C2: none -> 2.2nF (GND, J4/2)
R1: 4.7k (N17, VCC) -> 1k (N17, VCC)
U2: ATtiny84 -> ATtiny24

------------------------

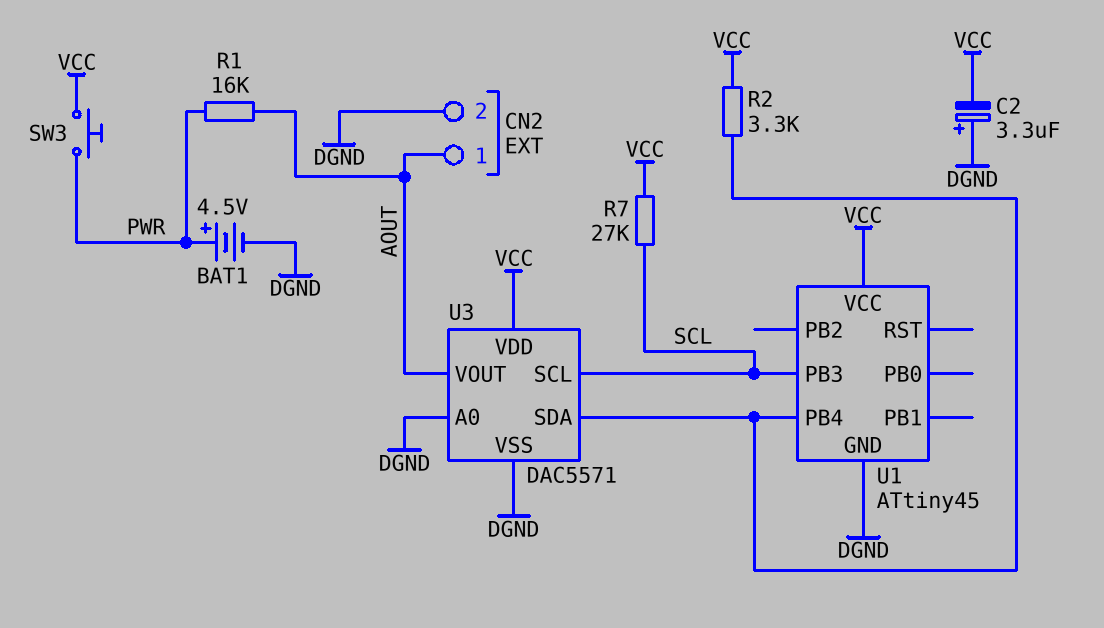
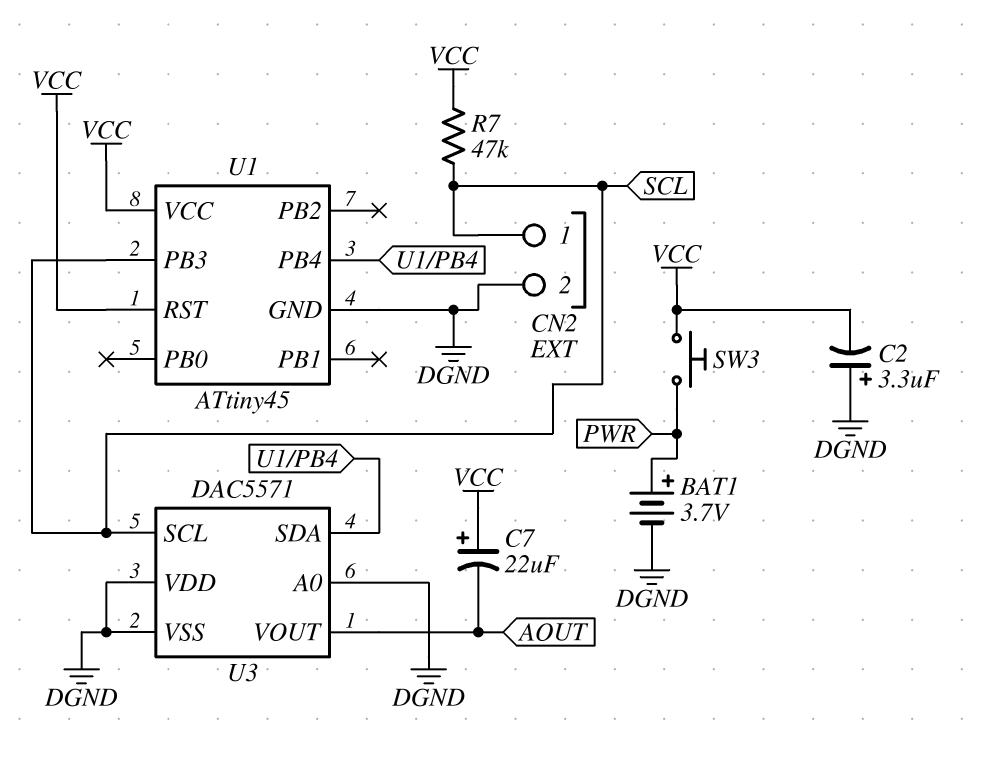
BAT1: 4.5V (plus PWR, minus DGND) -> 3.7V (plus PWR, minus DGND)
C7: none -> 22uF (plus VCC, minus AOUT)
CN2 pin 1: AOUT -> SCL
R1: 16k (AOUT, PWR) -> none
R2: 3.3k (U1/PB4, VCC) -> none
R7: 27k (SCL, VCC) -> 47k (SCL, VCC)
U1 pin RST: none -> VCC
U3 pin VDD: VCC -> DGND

------------------------

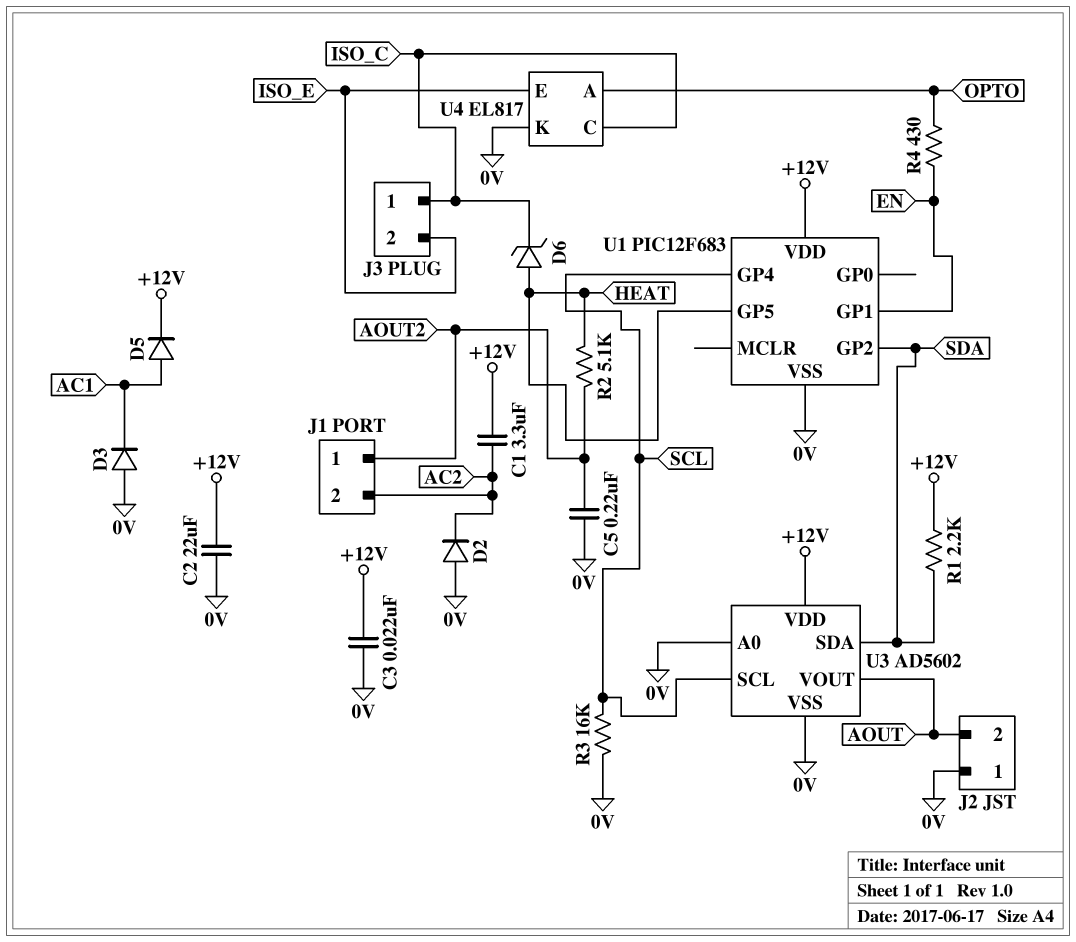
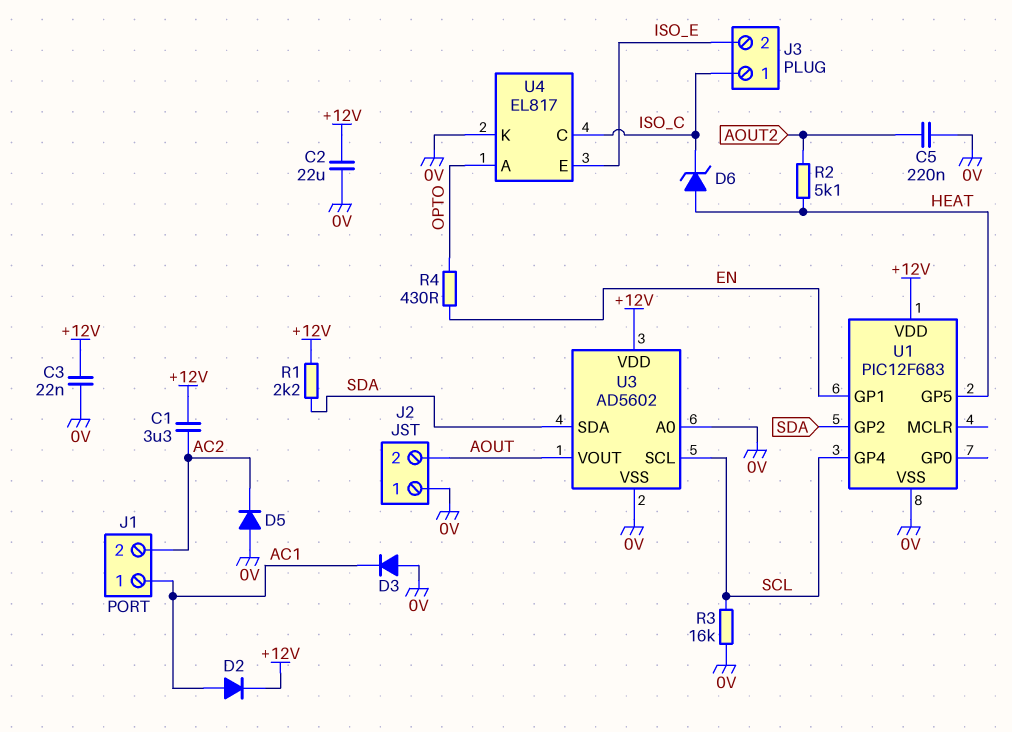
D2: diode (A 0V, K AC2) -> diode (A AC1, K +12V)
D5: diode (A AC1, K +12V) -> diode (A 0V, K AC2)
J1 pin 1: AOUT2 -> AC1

------------------------

Within the material above, copy exactly the lines from the line that holds "C2: none -> 2.2nF (GND, J4/2)" up to and including the line that holds "U2: ATtiny84 -> ATtiny24".

C2: none -> 2.2nF (GND, J4/2)
R1: 4.7k (N17, VCC) -> 1k (N17, VCC)
U2: ATtiny84 -> ATtiny24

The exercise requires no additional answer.